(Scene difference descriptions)
★ ★ ★ ★ ★ ★ ★
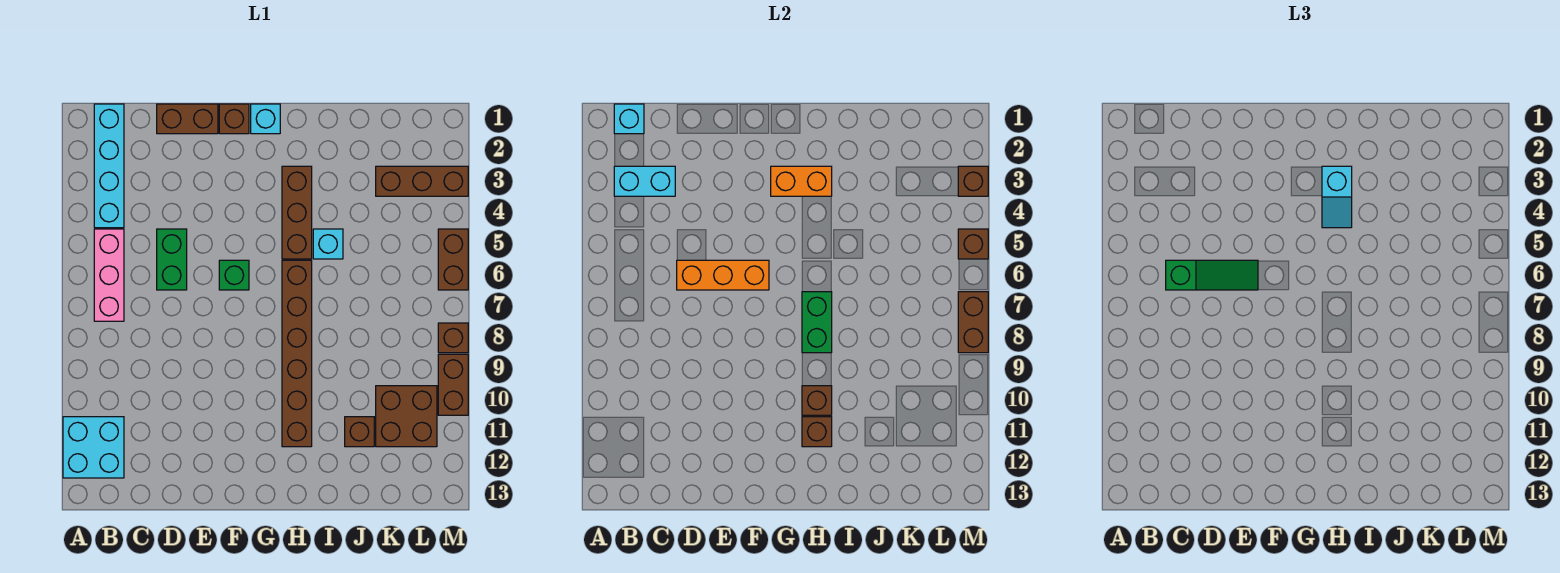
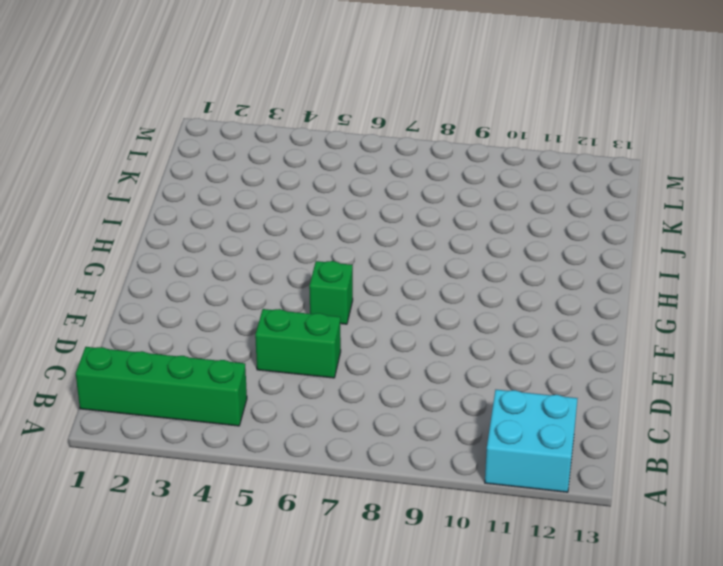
green brick B1:B4 level 1 -> cyan brick B1:B4 level 1
none -> pink brick B5:B7 level 1
none -> brown brick D1:E1 level 1
none -> brown brick F1 level 1

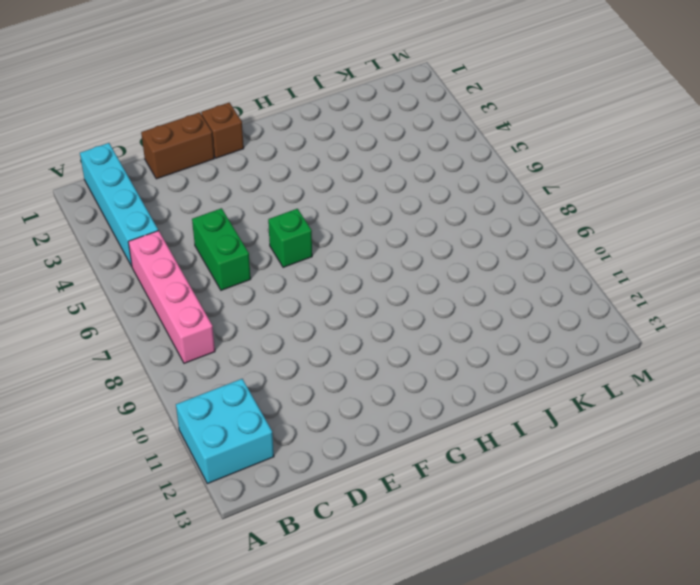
pink brick B5:B8 level 1 -> pink brick B5:B7 level 1
none -> cyan brick G1 level 1
none -> brown brick H3:H5 level 1
none -> brown brick H6:H11 level 1

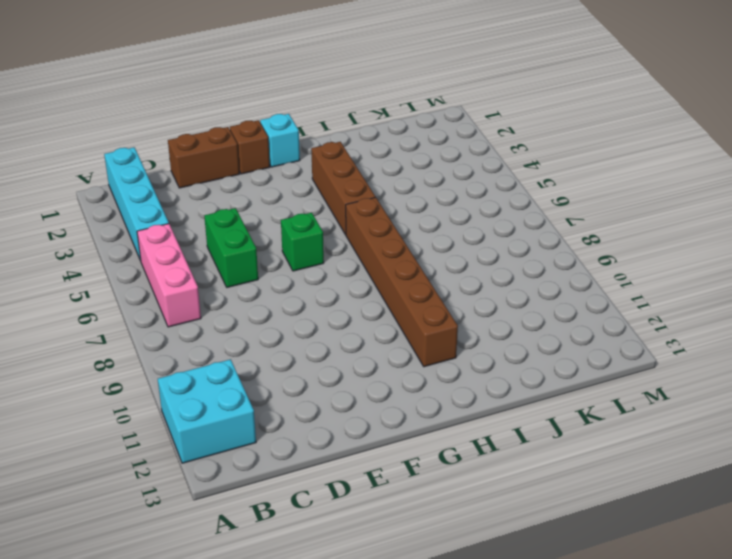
none -> cyan brick I5 level 1
none -> brown brick J11 level 1
none -> brown brick K3:M3 level 1

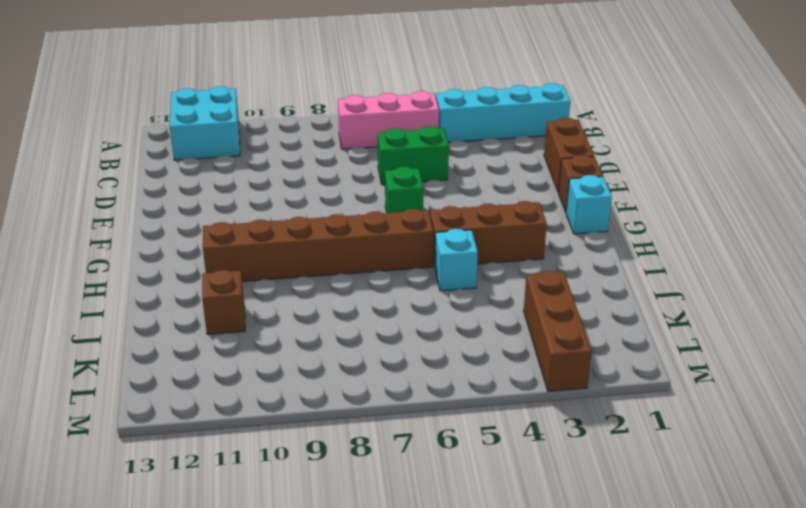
none -> brown brick K10:L11 level 1
none -> brown brick M5:M6 level 1
none -> brown brick M8 level 1

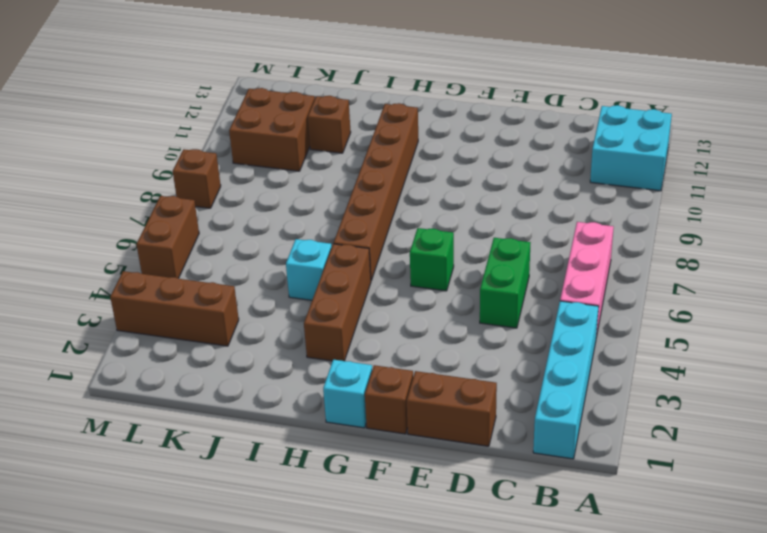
none -> brown brick M9:M10 level 1
none -> cyan brick B1 level 2
none -> cyan brick B3:C3 level 2

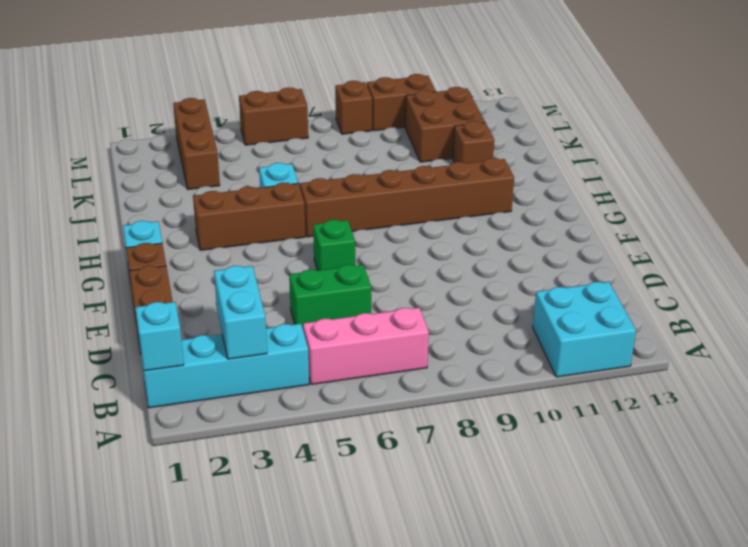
none -> orange brick D6:F6 level 2
none -> orange brick G3:H3 level 2
none -> green brick H7:H8 level 2

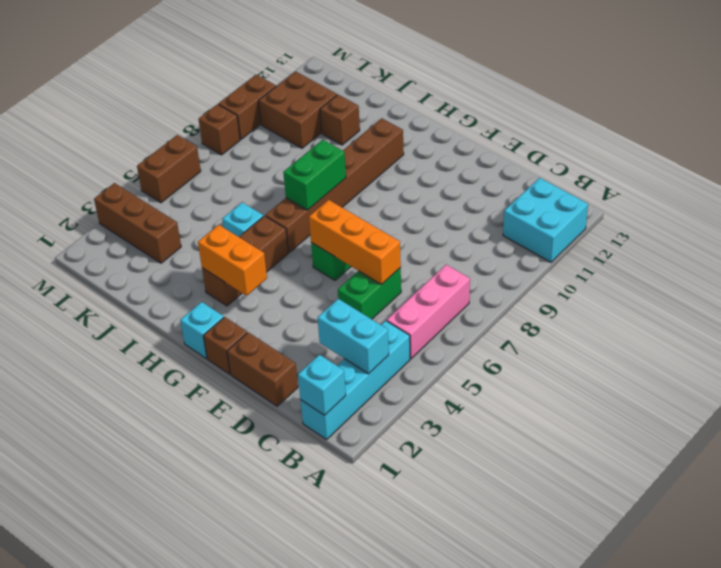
none -> brown brick H10 level 2
none -> brown brick H11 level 2
none -> brown brick M3 level 2

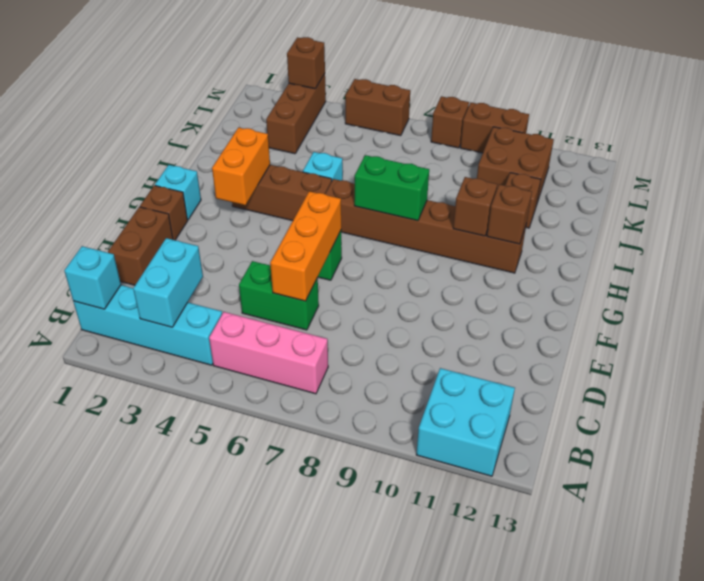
none -> brown brick M5 level 2
none -> brown brick M7:M8 level 2
none -> green slope C6:E6 level 3 top C

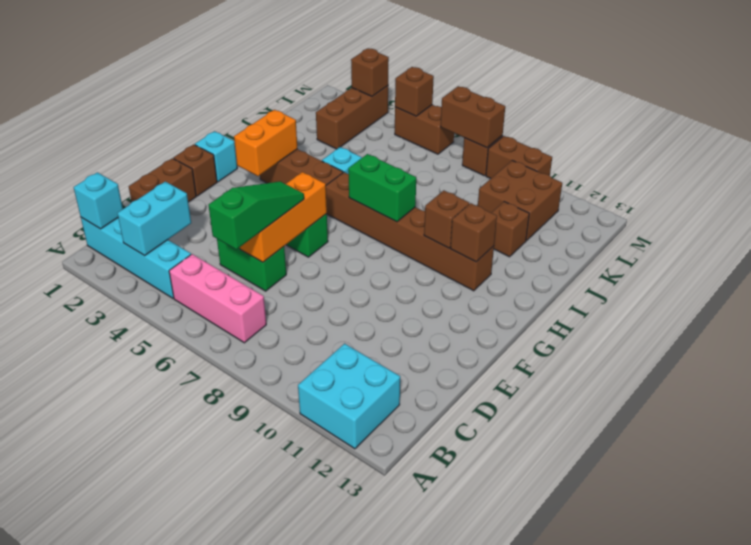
none -> cyan slope H3:H4 level 3 top 3

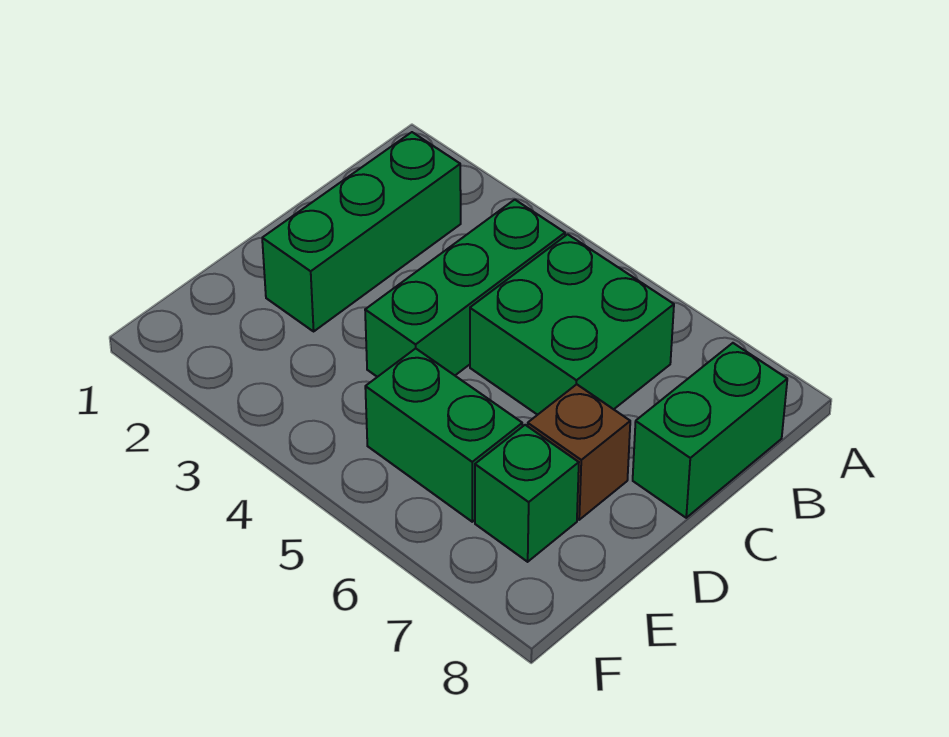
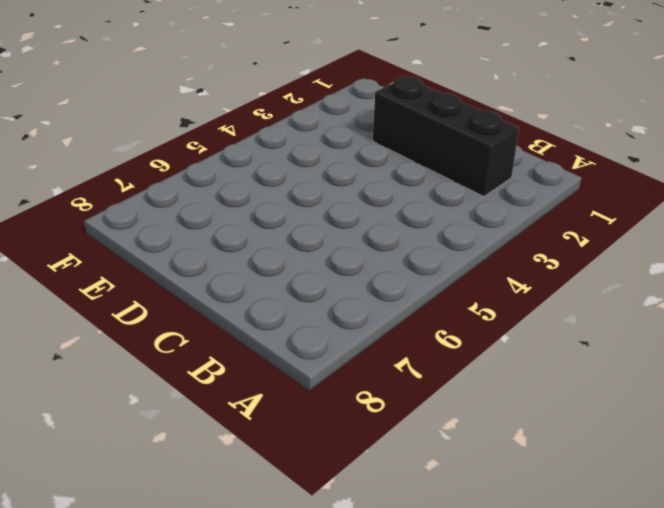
black brick B2:D2 level 1 -> green brick B2:D2 level 1
none -> green brick B4:D4 level 1
none -> green brick B5:C6 level 1

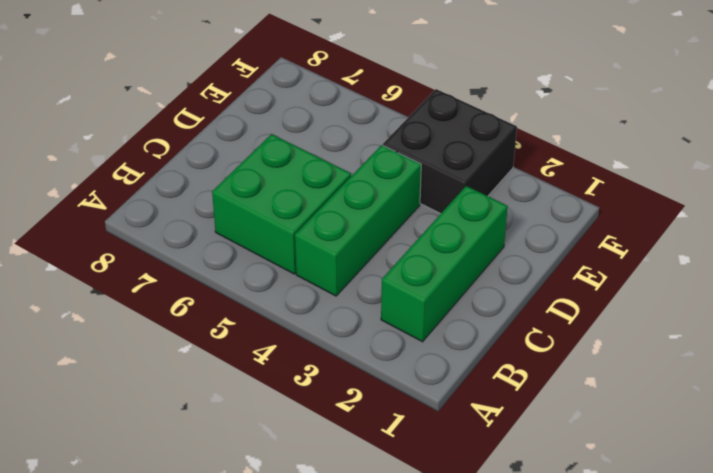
black brick E3:F4 level 1 -> none
none -> green brick B8:C8 level 1
none -> brown brick D7 level 1

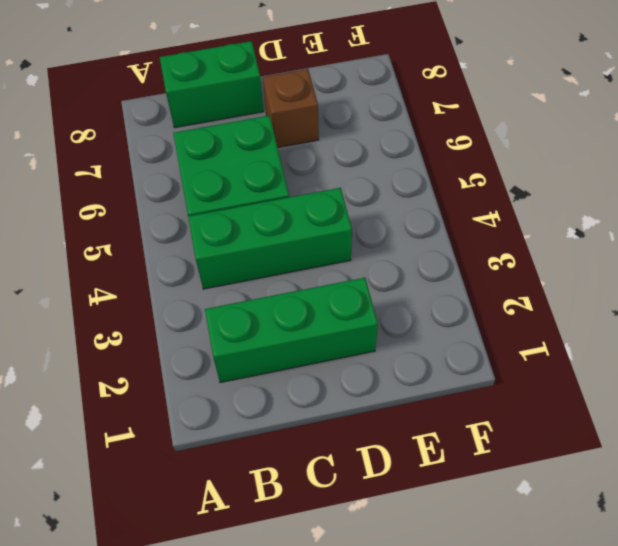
none -> green brick E5:E6 level 1
none -> green brick E7 level 1

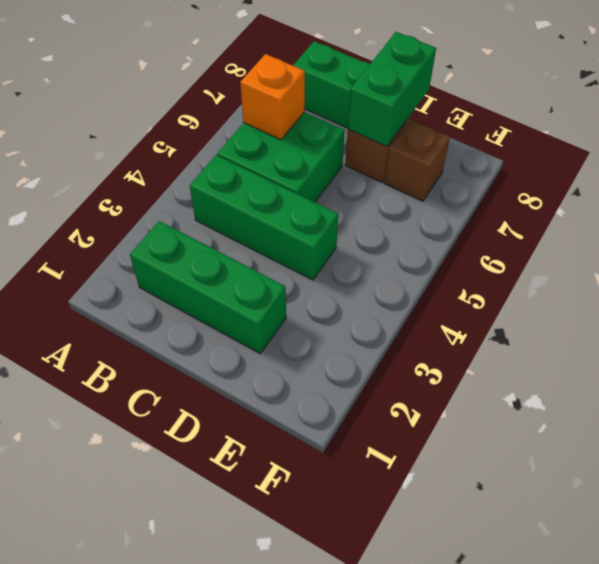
orange brick B6 level 2 -> none
green brick D7:D8 level 2 -> green brick E5:E6 level 1
brown brick E7 level 1 -> green brick E7 level 1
★ ★ ★ ★ ★ ★ ★
[PROBLEM TO SOLVE] Each line above that carries the string "cyan" has to be returned.

[SOLUTION FOR THIS EXERCISE]
green brick B1:B4 level 1 -> cyan brick B1:B4 level 1
none -> cyan brick G1 level 1
none -> cyan brick I5 level 1
none -> cyan brick B1 level 2
none -> cyan brick B3:C3 level 2
none -> cyan slope H3:H4 level 3 top 3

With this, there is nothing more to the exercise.